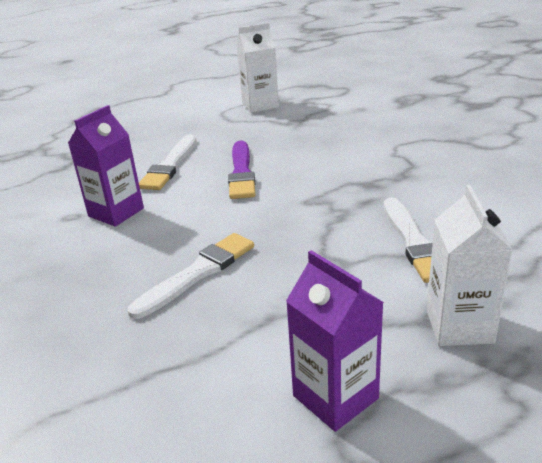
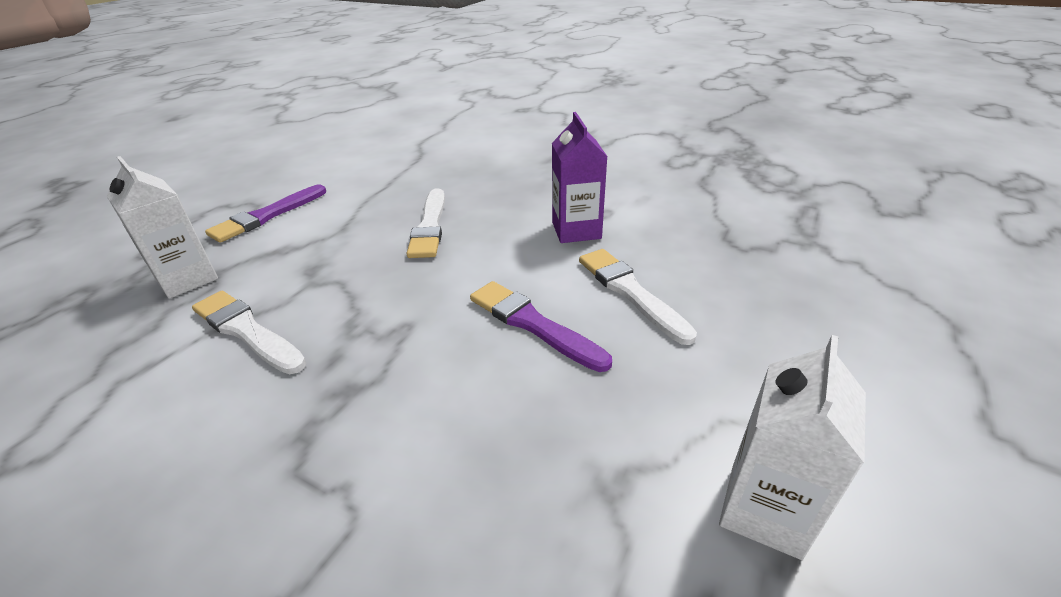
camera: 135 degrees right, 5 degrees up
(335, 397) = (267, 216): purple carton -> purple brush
....
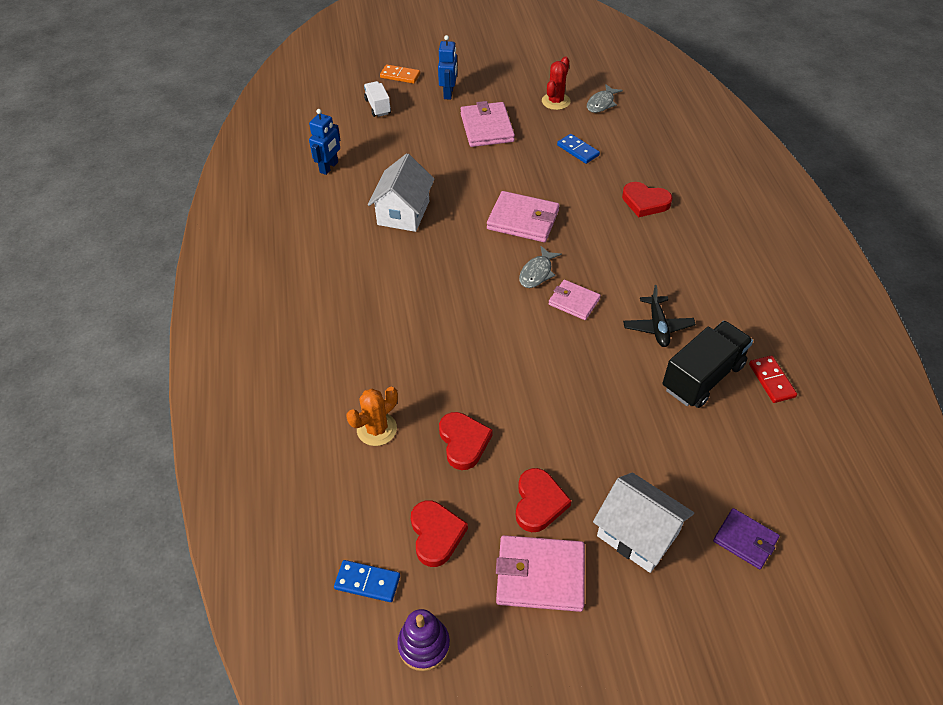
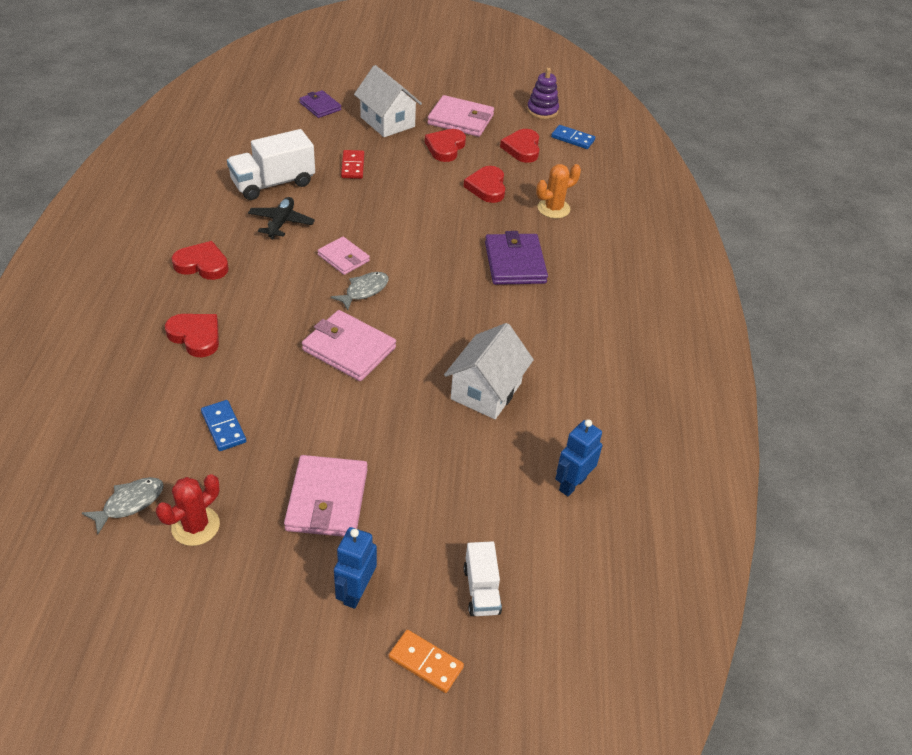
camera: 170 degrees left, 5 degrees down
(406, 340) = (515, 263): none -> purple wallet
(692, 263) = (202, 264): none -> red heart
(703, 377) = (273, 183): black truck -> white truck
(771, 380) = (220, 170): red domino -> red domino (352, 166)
....
WHAT IS NEEDED:
Reproduce exactly the stretch of the material above that starts at the line with "(406, 340) = (515, 263): none" and ends at the line with "(771, 380) = (220, 170): red", both included, and nothing else.

TASK ANSWER:
(406, 340) = (515, 263): none -> purple wallet
(692, 263) = (202, 264): none -> red heart
(703, 377) = (273, 183): black truck -> white truck
(771, 380) = (220, 170): red domino -> red domino (352, 166)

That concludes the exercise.